Write out every one of the rows below without changing anything.

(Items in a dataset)
====

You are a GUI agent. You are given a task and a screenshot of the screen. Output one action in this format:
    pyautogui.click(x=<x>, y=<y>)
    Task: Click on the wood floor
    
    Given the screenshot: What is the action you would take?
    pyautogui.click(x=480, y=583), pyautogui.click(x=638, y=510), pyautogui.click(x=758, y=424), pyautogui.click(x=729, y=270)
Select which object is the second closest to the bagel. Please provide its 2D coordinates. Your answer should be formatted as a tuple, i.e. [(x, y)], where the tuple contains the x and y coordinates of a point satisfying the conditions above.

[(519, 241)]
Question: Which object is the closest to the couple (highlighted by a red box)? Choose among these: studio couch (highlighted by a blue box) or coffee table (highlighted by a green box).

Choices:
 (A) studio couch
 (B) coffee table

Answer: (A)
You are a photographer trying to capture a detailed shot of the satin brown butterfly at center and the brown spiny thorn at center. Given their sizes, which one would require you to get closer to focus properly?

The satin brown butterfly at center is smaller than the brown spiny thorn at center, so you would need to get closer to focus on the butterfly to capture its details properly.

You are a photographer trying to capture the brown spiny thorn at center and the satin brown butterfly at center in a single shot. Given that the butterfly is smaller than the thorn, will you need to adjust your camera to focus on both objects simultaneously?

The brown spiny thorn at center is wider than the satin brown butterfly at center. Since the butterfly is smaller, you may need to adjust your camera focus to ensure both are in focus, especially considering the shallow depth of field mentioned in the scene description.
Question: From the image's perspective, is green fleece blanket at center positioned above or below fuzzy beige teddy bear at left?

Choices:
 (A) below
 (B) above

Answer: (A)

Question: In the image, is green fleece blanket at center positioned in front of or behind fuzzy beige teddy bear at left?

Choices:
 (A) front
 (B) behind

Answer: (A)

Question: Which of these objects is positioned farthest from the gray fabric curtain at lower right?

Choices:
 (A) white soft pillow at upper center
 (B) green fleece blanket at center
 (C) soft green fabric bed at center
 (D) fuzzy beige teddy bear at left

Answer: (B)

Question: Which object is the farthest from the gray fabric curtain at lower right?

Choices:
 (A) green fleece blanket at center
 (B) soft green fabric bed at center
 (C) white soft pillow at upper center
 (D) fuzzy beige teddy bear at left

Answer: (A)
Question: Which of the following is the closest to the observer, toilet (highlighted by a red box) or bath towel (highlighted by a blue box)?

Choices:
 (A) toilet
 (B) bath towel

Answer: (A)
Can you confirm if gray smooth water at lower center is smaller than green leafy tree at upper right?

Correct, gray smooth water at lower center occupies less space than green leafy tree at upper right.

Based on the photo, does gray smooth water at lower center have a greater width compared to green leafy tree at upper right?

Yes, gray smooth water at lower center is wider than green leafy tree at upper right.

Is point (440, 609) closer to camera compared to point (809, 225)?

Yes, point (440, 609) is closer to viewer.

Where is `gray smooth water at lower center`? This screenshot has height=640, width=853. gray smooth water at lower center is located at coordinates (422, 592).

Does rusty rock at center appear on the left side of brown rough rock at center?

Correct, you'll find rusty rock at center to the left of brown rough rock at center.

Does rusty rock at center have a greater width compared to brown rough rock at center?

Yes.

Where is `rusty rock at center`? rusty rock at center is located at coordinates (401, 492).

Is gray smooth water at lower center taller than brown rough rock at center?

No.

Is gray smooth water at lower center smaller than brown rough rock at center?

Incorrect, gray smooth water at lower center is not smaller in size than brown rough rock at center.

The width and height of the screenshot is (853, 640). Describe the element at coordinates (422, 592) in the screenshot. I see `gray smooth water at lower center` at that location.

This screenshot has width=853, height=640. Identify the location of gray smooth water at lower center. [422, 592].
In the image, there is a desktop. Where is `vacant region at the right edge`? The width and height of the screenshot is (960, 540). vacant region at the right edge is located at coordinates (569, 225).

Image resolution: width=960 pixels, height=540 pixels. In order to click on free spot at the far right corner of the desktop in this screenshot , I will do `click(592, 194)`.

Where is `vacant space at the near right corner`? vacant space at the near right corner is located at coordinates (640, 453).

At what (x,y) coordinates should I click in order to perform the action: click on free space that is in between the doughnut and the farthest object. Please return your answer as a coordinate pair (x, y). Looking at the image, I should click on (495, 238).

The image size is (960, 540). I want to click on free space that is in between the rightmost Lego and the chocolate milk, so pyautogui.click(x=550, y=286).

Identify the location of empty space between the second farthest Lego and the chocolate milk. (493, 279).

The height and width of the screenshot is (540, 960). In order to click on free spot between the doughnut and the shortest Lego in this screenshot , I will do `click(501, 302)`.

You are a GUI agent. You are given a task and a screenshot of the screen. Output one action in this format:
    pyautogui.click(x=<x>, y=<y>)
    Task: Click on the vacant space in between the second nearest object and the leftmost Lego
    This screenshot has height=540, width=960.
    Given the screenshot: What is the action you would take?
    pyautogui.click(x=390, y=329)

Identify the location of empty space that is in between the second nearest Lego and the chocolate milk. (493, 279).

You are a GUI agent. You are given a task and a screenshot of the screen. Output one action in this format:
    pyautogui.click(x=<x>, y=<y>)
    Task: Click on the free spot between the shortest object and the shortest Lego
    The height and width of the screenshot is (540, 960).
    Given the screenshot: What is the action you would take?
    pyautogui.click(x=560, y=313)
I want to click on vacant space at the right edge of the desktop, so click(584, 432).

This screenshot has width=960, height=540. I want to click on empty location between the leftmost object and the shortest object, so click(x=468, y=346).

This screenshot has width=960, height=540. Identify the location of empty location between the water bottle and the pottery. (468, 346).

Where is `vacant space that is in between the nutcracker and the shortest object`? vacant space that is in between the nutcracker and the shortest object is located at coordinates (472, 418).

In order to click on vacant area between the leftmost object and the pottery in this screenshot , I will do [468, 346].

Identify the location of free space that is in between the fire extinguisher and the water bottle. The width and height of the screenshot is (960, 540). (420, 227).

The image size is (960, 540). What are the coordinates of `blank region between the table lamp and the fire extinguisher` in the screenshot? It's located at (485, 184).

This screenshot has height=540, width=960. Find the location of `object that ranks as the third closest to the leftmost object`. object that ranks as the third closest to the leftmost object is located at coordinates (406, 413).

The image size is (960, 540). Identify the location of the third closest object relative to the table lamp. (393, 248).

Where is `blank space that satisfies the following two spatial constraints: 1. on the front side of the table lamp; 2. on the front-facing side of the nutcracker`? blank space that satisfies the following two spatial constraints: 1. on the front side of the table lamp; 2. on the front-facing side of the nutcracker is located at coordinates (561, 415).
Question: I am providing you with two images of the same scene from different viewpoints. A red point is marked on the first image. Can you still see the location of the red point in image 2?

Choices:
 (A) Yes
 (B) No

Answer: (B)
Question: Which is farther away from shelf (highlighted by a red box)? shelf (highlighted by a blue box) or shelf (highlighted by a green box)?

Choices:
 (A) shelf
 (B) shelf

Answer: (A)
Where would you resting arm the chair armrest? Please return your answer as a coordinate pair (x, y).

====

■ Solution ■
You are a GUI agent. You are given a task and a screenshot of the screen. Output one action in this format:
    pyautogui.click(x=<x>, y=<y>)
    Task: Click on the wood floor
    
    Given the screenshot: What is the action you would take?
    pyautogui.click(x=480, y=583), pyautogui.click(x=638, y=510), pyautogui.click(x=758, y=424), pyautogui.click(x=729, y=270)
Select which object is the second closest to the bagel. Please provide its 2D coordinates. Your answer should be formatted as a tuple, i.e. [(x, y)], where the tuple contains the x and y coordinates of a point satisfying the conditions above.

[(519, 241)]
Question: Which object is the closest to the couple (highlighted by a red box)? Choose among these: studio couch (highlighted by a blue box) or coffee table (highlighted by a green box).

Choices:
 (A) studio couch
 (B) coffee table

Answer: (A)
You are a photographer trying to capture a detailed shot of the satin brown butterfly at center and the brown spiny thorn at center. Given their sizes, which one would require you to get closer to focus properly?

The satin brown butterfly at center is smaller than the brown spiny thorn at center, so you would need to get closer to focus on the butterfly to capture its details properly.

You are a photographer trying to capture the brown spiny thorn at center and the satin brown butterfly at center in a single shot. Given that the butterfly is smaller than the thorn, will you need to adjust your camera to focus on both objects simultaneously?

The brown spiny thorn at center is wider than the satin brown butterfly at center. Since the butterfly is smaller, you may need to adjust your camera focus to ensure both are in focus, especially considering the shallow depth of field mentioned in the scene description.
Question: From the image's perspective, is green fleece blanket at center positioned above or below fuzzy beige teddy bear at left?

Choices:
 (A) below
 (B) above

Answer: (A)

Question: In the image, is green fleece blanket at center positioned in front of or behind fuzzy beige teddy bear at left?

Choices:
 (A) front
 (B) behind

Answer: (A)

Question: Which of these objects is positioned farthest from the gray fabric curtain at lower right?

Choices:
 (A) white soft pillow at upper center
 (B) green fleece blanket at center
 (C) soft green fabric bed at center
 (D) fuzzy beige teddy bear at left

Answer: (B)

Question: Which object is the farthest from the gray fabric curtain at lower right?

Choices:
 (A) green fleece blanket at center
 (B) soft green fabric bed at center
 (C) white soft pillow at upper center
 (D) fuzzy beige teddy bear at left

Answer: (A)
Question: Which of the following is the closest to the observer, toilet (highlighted by a red box) or bath towel (highlighted by a blue box)?

Choices:
 (A) toilet
 (B) bath towel

Answer: (A)
Can you confirm if gray smooth water at lower center is smaller than green leafy tree at upper right?

Correct, gray smooth water at lower center occupies less space than green leafy tree at upper right.

Based on the photo, does gray smooth water at lower center have a greater width compared to green leafy tree at upper right?

Yes, gray smooth water at lower center is wider than green leafy tree at upper right.

Is point (440, 609) closer to camera compared to point (809, 225)?

Yes, point (440, 609) is closer to viewer.

Where is `gray smooth water at lower center`? This screenshot has height=640, width=853. gray smooth water at lower center is located at coordinates (422, 592).

Does rusty rock at center appear on the left side of brown rough rock at center?

Correct, you'll find rusty rock at center to the left of brown rough rock at center.

Does rusty rock at center have a greater width compared to brown rough rock at center?

Yes.

Where is `rusty rock at center`? rusty rock at center is located at coordinates (401, 492).

Is gray smooth water at lower center taller than brown rough rock at center?

No.

Is gray smooth water at lower center smaller than brown rough rock at center?

Incorrect, gray smooth water at lower center is not smaller in size than brown rough rock at center.

The width and height of the screenshot is (853, 640). Describe the element at coordinates (422, 592) in the screenshot. I see `gray smooth water at lower center` at that location.

This screenshot has width=853, height=640. Identify the location of gray smooth water at lower center. [422, 592].
In the image, there is a desktop. Where is `vacant region at the right edge`? The width and height of the screenshot is (960, 540). vacant region at the right edge is located at coordinates (569, 225).

Image resolution: width=960 pixels, height=540 pixels. In order to click on free spot at the far right corner of the desktop in this screenshot , I will do `click(592, 194)`.

Where is `vacant space at the near right corner`? vacant space at the near right corner is located at coordinates (640, 453).

At what (x,y) coordinates should I click in order to perform the action: click on free space that is in between the doughnut and the farthest object. Please return your answer as a coordinate pair (x, y). Looking at the image, I should click on (495, 238).

The image size is (960, 540). I want to click on free space that is in between the rightmost Lego and the chocolate milk, so pyautogui.click(x=550, y=286).

Identify the location of empty space between the second farthest Lego and the chocolate milk. (493, 279).

The height and width of the screenshot is (540, 960). In order to click on free spot between the doughnut and the shortest Lego in this screenshot , I will do `click(501, 302)`.

You are a GUI agent. You are given a task and a screenshot of the screen. Output one action in this format:
    pyautogui.click(x=<x>, y=<y>)
    Task: Click on the vacant space in between the second nearest object and the leftmost Lego
    This screenshot has height=540, width=960.
    Given the screenshot: What is the action you would take?
    pyautogui.click(x=390, y=329)

Identify the location of empty space that is in between the second nearest Lego and the chocolate milk. (493, 279).

You are a GUI agent. You are given a task and a screenshot of the screen. Output one action in this format:
    pyautogui.click(x=<x>, y=<y>)
    Task: Click on the free spot between the shortest object and the shortest Lego
    The height and width of the screenshot is (540, 960).
    Given the screenshot: What is the action you would take?
    pyautogui.click(x=560, y=313)
I want to click on vacant space at the right edge of the desktop, so click(584, 432).

This screenshot has width=960, height=540. I want to click on empty location between the leftmost object and the shortest object, so click(x=468, y=346).

This screenshot has width=960, height=540. Identify the location of empty location between the water bottle and the pottery. (468, 346).

Where is `vacant space that is in between the nutcracker and the shortest object`? vacant space that is in between the nutcracker and the shortest object is located at coordinates (472, 418).

In order to click on vacant area between the leftmost object and the pottery in this screenshot , I will do [468, 346].

Identify the location of free space that is in between the fire extinguisher and the water bottle. The width and height of the screenshot is (960, 540). (420, 227).

The image size is (960, 540). What are the coordinates of `blank region between the table lamp and the fire extinguisher` in the screenshot? It's located at (485, 184).

This screenshot has height=540, width=960. Find the location of `object that ranks as the third closest to the leftmost object`. object that ranks as the third closest to the leftmost object is located at coordinates (406, 413).

The image size is (960, 540). Identify the location of the third closest object relative to the table lamp. (393, 248).

Where is `blank space that satisfies the following two spatial constraints: 1. on the front side of the table lamp; 2. on the front-facing side of the nutcracker`? blank space that satisfies the following two spatial constraints: 1. on the front side of the table lamp; 2. on the front-facing side of the nutcracker is located at coordinates (561, 415).
Question: I am providing you with two images of the same scene from different viewpoints. A red point is marked on the first image. Can you still see the location of the red point in image 2?

Choices:
 (A) Yes
 (B) No

Answer: (B)
Question: Which is farther away from shelf (highlighted by a red box)? shelf (highlighted by a blue box) or shelf (highlighted by a green box)?

Choices:
 (A) shelf
 (B) shelf

Answer: (A)
Where would you resting arm the chair armrest? Please return your answer as a coordinate pair (x, y).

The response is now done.